[Records from a dataset]

☆ ☆ ☆ ☆

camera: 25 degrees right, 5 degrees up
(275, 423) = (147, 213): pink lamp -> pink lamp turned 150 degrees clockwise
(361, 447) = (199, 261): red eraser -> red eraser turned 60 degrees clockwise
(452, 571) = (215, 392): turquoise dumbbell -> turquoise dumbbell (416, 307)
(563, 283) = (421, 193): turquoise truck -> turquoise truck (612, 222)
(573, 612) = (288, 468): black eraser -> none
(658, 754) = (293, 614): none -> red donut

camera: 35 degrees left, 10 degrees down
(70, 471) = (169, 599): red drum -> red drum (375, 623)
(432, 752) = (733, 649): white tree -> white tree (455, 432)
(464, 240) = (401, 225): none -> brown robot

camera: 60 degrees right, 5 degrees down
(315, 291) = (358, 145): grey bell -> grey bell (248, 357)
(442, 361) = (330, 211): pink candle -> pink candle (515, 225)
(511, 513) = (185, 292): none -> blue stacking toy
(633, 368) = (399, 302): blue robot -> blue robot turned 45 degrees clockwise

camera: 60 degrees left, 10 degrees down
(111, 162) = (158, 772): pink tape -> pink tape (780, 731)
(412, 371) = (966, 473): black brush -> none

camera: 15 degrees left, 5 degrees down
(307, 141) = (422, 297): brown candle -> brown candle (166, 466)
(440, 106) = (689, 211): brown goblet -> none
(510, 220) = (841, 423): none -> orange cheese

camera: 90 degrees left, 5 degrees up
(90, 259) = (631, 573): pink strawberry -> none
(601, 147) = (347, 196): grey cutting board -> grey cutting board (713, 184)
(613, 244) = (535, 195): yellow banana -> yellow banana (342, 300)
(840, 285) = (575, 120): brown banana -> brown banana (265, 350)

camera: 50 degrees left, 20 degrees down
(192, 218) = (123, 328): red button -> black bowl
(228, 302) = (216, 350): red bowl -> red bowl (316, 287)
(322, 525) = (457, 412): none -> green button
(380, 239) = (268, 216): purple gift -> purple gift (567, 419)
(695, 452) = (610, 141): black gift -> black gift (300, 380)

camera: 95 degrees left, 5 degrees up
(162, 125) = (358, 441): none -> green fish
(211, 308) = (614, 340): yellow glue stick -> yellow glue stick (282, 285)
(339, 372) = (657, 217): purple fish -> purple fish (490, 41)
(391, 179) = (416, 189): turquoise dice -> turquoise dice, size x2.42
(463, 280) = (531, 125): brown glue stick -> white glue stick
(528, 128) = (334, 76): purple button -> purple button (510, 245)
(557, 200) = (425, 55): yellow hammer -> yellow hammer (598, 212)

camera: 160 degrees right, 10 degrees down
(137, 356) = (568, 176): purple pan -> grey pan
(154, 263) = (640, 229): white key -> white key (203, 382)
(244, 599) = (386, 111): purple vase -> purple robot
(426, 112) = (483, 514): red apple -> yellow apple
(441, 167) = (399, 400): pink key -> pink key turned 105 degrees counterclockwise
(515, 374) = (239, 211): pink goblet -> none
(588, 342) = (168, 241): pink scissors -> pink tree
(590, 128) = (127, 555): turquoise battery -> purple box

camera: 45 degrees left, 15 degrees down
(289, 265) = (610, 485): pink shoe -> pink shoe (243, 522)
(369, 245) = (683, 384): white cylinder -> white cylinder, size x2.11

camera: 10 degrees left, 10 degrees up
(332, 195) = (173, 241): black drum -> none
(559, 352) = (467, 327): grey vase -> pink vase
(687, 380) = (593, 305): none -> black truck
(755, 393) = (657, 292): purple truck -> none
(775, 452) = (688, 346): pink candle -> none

☆ ☆ ☆ ☆

• Action item
Repeat all of the data exactly as given.

• Output
camera: 25 degrees right, 5 degrees up
(275, 423) = (147, 213): pink lamp -> pink lamp turned 150 degrees clockwise
(361, 447) = (199, 261): red eraser -> red eraser turned 60 degrees clockwise
(452, 571) = (215, 392): turquoise dumbbell -> turquoise dumbbell (416, 307)
(563, 283) = (421, 193): turquoise truck -> turquoise truck (612, 222)
(573, 612) = (288, 468): black eraser -> none
(658, 754) = (293, 614): none -> red donut

camera: 35 degrees left, 10 degrees down
(70, 471) = (169, 599): red drum -> red drum (375, 623)
(432, 752) = (733, 649): white tree -> white tree (455, 432)
(464, 240) = (401, 225): none -> brown robot

camera: 60 degrees right, 5 degrees down
(315, 291) = (358, 145): grey bell -> grey bell (248, 357)
(442, 361) = (330, 211): pink candle -> pink candle (515, 225)
(511, 513) = (185, 292): none -> blue stacking toy
(633, 368) = (399, 302): blue robot -> blue robot turned 45 degrees clockwise

camera: 60 degrees left, 10 degrees down
(111, 162) = (158, 772): pink tape -> pink tape (780, 731)
(412, 371) = (966, 473): black brush -> none

camera: 15 degrees left, 5 degrees down
(307, 141) = (422, 297): brown candle -> brown candle (166, 466)
(440, 106) = (689, 211): brown goblet -> none
(510, 220) = (841, 423): none -> orange cheese

camera: 90 degrees left, 5 degrees up
(90, 259) = (631, 573): pink strawberry -> none
(601, 147) = (347, 196): grey cutting board -> grey cutting board (713, 184)
(613, 244) = (535, 195): yellow banana -> yellow banana (342, 300)
(840, 285) = (575, 120): brown banana -> brown banana (265, 350)

camera: 50 degrees left, 20 degrees down
(192, 218) = (123, 328): red button -> black bowl
(228, 302) = (216, 350): red bowl -> red bowl (316, 287)
(322, 525) = (457, 412): none -> green button
(380, 239) = (268, 216): purple gift -> purple gift (567, 419)
(695, 452) = (610, 141): black gift -> black gift (300, 380)

camera: 95 degrees left, 5 degrees up
(162, 125) = (358, 441): none -> green fish
(211, 308) = (614, 340): yellow glue stick -> yellow glue stick (282, 285)
(339, 372) = (657, 217): purple fish -> purple fish (490, 41)
(391, 179) = (416, 189): turquoise dice -> turquoise dice, size x2.42
(463, 280) = (531, 125): brown glue stick -> white glue stick
(528, 128) = (334, 76): purple button -> purple button (510, 245)
(557, 200) = (425, 55): yellow hammer -> yellow hammer (598, 212)

camera: 160 degrees right, 10 degrees down
(137, 356) = (568, 176): purple pan -> grey pan
(154, 263) = (640, 229): white key -> white key (203, 382)
(244, 599) = (386, 111): purple vase -> purple robot
(426, 112) = (483, 514): red apple -> yellow apple
(441, 167) = (399, 400): pink key -> pink key turned 105 degrees counterclockwise
(515, 374) = (239, 211): pink goblet -> none
(588, 342) = (168, 241): pink scissors -> pink tree
(590, 128) = (127, 555): turquoise battery -> purple box

camera: 45 degrees left, 15 degrees down
(289, 265) = (610, 485): pink shoe -> pink shoe (243, 522)
(369, 245) = (683, 384): white cylinder -> white cylinder, size x2.11

camera: 10 degrees left, 10 degrees up
(332, 195) = (173, 241): black drum -> none
(559, 352) = (467, 327): grey vase -> pink vase
(687, 380) = (593, 305): none -> black truck
(755, 393) = (657, 292): purple truck -> none
(775, 452) = (688, 346): pink candle -> none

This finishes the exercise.